• **Your objective**
Your response should contain exactly the lines running from the one with "R4: none -> 33k (IC1/P1.2, IC3/A)" to the end of the data below, both included, and no pictures.

[Edit difference data]
—————

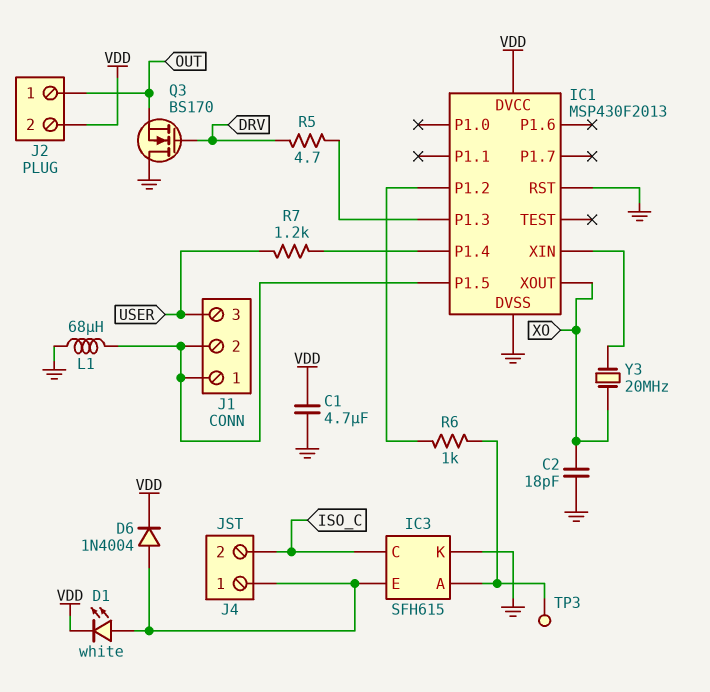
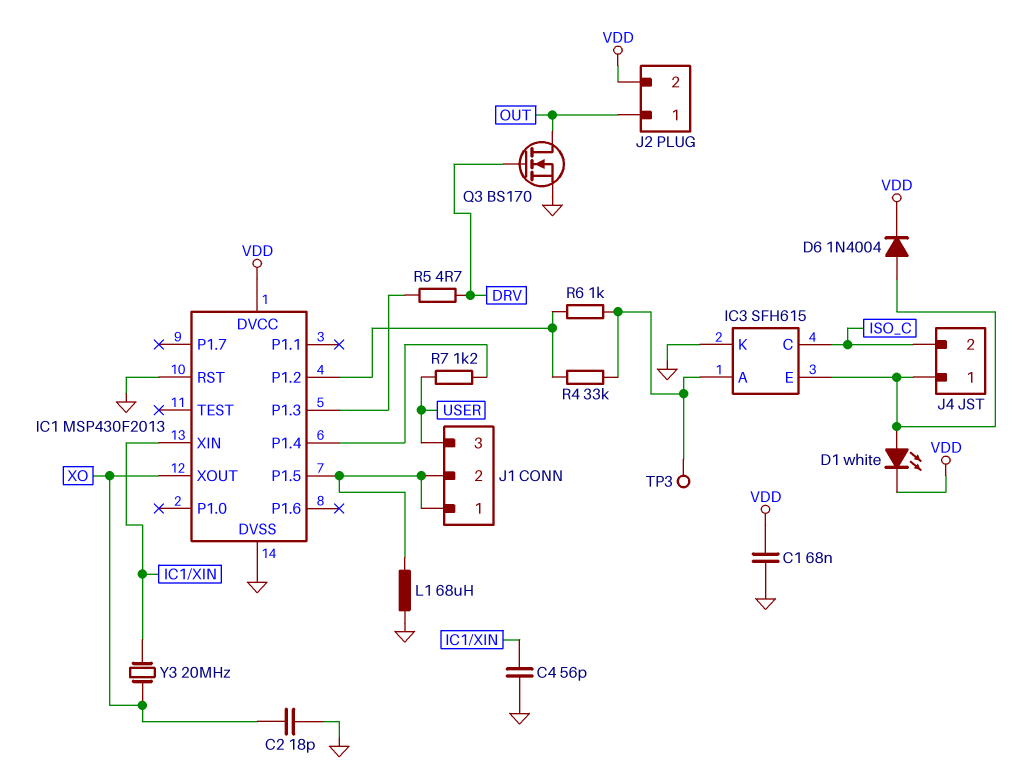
C1: 4.7uF (GND, VDD) -> 68nF (GND, VDD)
C4: none -> 56pF (GND, IC1/XIN)
Q3: NMOS BS170 (G DRV, D GND, S OUT) -> NMOS BS170 (G DRV, D OUT, S GND)
R4: none -> 33k (IC1/P1.2, IC3/A)

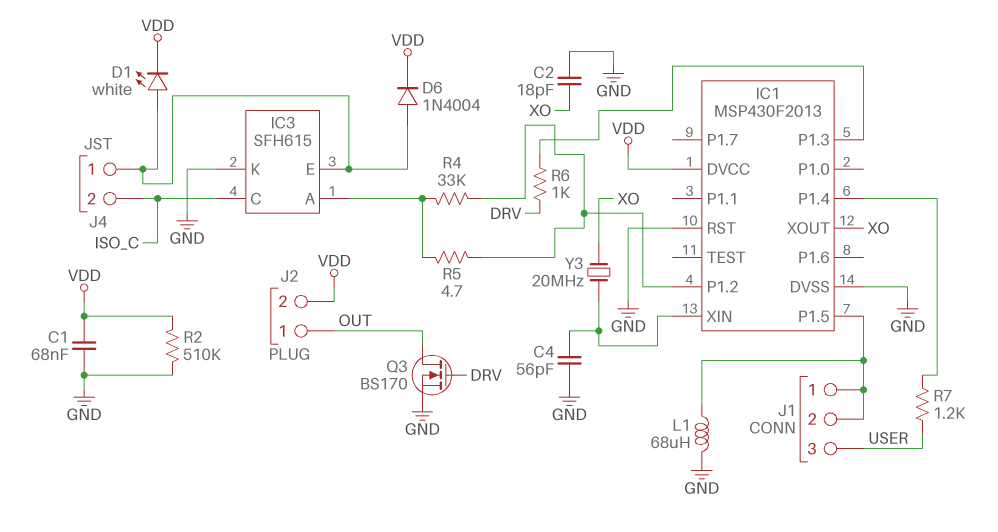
R2: none -> 510k (GND, VDD)
R5: 4.7 (DRV, IC1/P1.3) -> 4.7 (IC1/P1.2, IC3/A)
R6: 1k (IC1/P1.2, IC3/A) -> 1k (DRV, IC1/P1.3)
TP3: test point (IC3/A) -> none

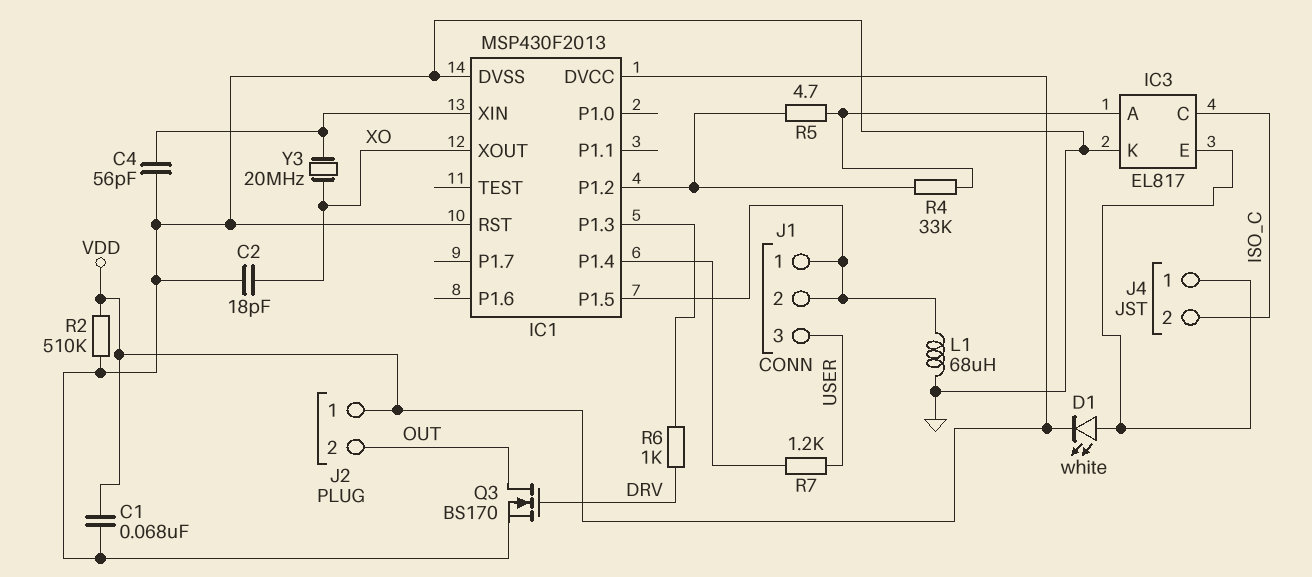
D6: diode 1N4004 (A IC3/E, K VDD) -> none
IC3: SFH615 -> EL817
J2 pin 1: OUT -> VDD
J2 pin 2: VDD -> OUT

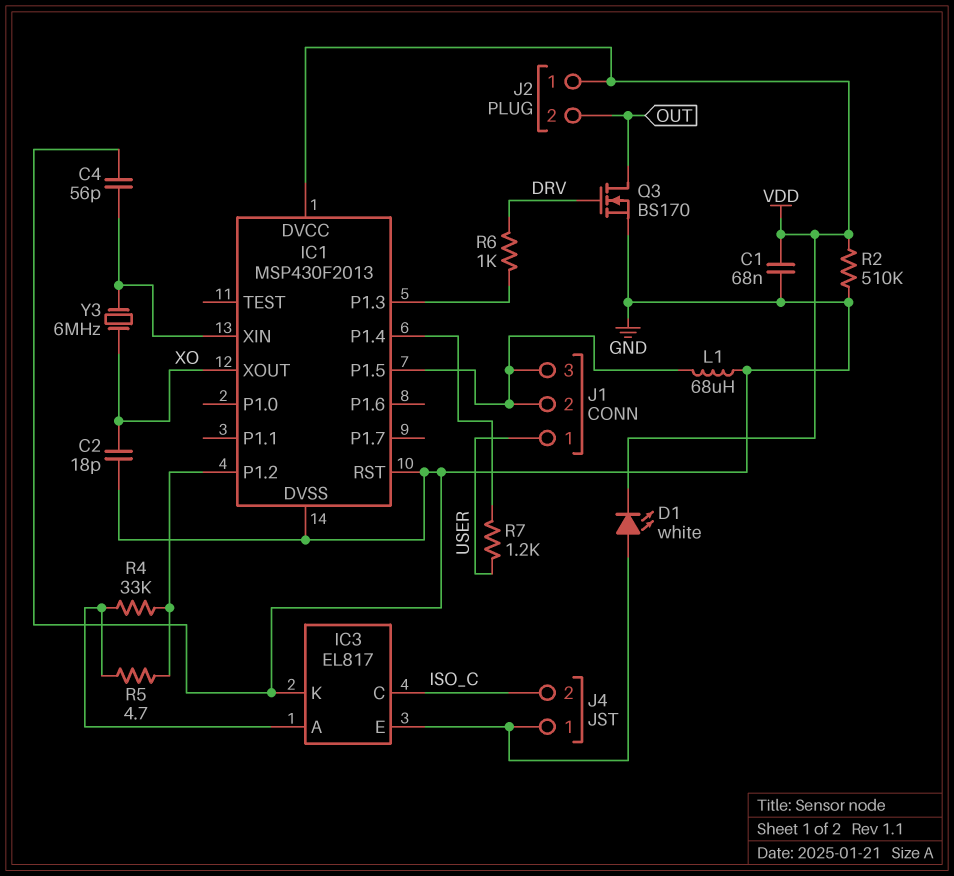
J1 pin 1: IC1/P1.5 -> USER
J1 pin 3: USER -> IC1/P1.5
Y3: 20MHz (IC1/XIN, XO) -> 6MHz (IC1/XIN, XO)

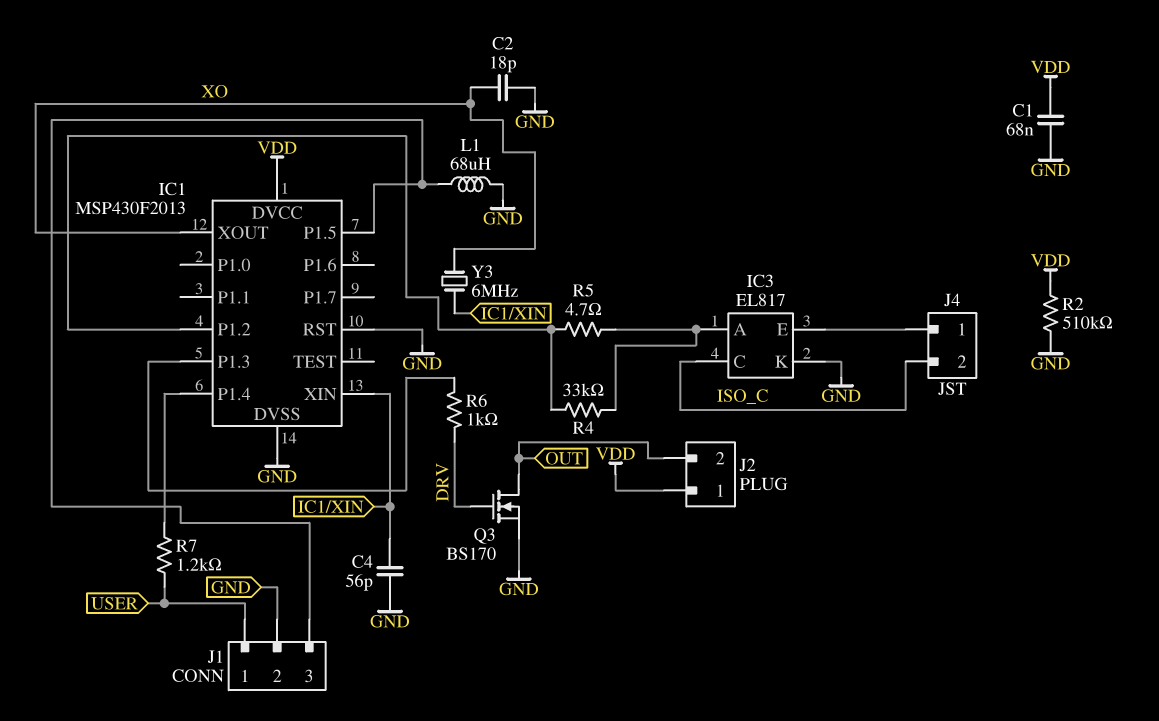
D1: LED white (A IC3/E, K VDD) -> none
J1 pin 2: IC1/P1.5 -> GND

—————

• **Worked solution**
R4: none -> 33k (IC1/P1.2, IC3/A)

R2: none -> 510k (GND, VDD)
R5: 4.7 (DRV, IC1/P1.3) -> 4.7 (IC1/P1.2, IC3/A)
R6: 1k (IC1/P1.2, IC3/A) -> 1k (DRV, IC1/P1.3)
TP3: test point (IC3/A) -> none

D6: diode 1N4004 (A IC3/E, K VDD) -> none
IC3: SFH615 -> EL817
J2 pin 1: OUT -> VDD
J2 pin 2: VDD -> OUT

J1 pin 1: IC1/P1.5 -> USER
J1 pin 3: USER -> IC1/P1.5
Y3: 20MHz (IC1/XIN, XO) -> 6MHz (IC1/XIN, XO)

D1: LED white (A IC3/E, K VDD) -> none
J1 pin 2: IC1/P1.5 -> GND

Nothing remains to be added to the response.